**The problem:** The data must be transcribed exactly, with no line missing.

::::::::::

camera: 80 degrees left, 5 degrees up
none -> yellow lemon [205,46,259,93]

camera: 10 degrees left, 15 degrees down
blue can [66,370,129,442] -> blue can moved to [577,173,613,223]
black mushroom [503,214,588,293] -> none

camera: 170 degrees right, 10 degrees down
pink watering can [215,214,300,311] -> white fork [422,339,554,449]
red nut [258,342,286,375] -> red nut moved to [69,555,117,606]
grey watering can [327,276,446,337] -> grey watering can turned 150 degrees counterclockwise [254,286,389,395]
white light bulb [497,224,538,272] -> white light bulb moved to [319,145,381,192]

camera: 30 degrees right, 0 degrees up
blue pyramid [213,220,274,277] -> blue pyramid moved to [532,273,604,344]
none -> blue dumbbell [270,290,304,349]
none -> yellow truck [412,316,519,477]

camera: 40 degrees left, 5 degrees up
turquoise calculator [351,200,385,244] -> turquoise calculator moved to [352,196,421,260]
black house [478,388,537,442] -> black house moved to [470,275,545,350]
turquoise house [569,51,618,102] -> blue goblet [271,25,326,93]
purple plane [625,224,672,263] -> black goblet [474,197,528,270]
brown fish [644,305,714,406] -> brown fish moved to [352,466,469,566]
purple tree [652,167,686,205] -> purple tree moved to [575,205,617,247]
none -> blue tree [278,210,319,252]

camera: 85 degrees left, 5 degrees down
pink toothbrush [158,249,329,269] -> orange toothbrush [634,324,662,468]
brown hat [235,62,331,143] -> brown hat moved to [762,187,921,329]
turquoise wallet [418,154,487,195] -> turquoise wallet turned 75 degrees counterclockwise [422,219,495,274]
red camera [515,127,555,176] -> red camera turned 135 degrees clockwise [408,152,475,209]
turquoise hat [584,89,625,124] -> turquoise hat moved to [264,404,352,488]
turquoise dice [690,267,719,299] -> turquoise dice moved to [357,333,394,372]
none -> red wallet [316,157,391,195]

::::::::::

**Your solution:**
camera: 80 degrees left, 5 degrees up
none -> yellow lemon [205,46,259,93]

camera: 10 degrees left, 15 degrees down
blue can [66,370,129,442] -> blue can moved to [577,173,613,223]
black mushroom [503,214,588,293] -> none

camera: 170 degrees right, 10 degrees down
pink watering can [215,214,300,311] -> white fork [422,339,554,449]
red nut [258,342,286,375] -> red nut moved to [69,555,117,606]
grey watering can [327,276,446,337] -> grey watering can turned 150 degrees counterclockwise [254,286,389,395]
white light bulb [497,224,538,272] -> white light bulb moved to [319,145,381,192]

camera: 30 degrees right, 0 degrees up
blue pyramid [213,220,274,277] -> blue pyramid moved to [532,273,604,344]
none -> blue dumbbell [270,290,304,349]
none -> yellow truck [412,316,519,477]

camera: 40 degrees left, 5 degrees up
turquoise calculator [351,200,385,244] -> turquoise calculator moved to [352,196,421,260]
black house [478,388,537,442] -> black house moved to [470,275,545,350]
turquoise house [569,51,618,102] -> blue goblet [271,25,326,93]
purple plane [625,224,672,263] -> black goblet [474,197,528,270]
brown fish [644,305,714,406] -> brown fish moved to [352,466,469,566]
purple tree [652,167,686,205] -> purple tree moved to [575,205,617,247]
none -> blue tree [278,210,319,252]

camera: 85 degrees left, 5 degrees down
pink toothbrush [158,249,329,269] -> orange toothbrush [634,324,662,468]
brown hat [235,62,331,143] -> brown hat moved to [762,187,921,329]
turquoise wallet [418,154,487,195] -> turquoise wallet turned 75 degrees counterclockwise [422,219,495,274]
red camera [515,127,555,176] -> red camera turned 135 degrees clockwise [408,152,475,209]
turquoise hat [584,89,625,124] -> turquoise hat moved to [264,404,352,488]
turquoise dice [690,267,719,299] -> turquoise dice moved to [357,333,394,372]
none -> red wallet [316,157,391,195]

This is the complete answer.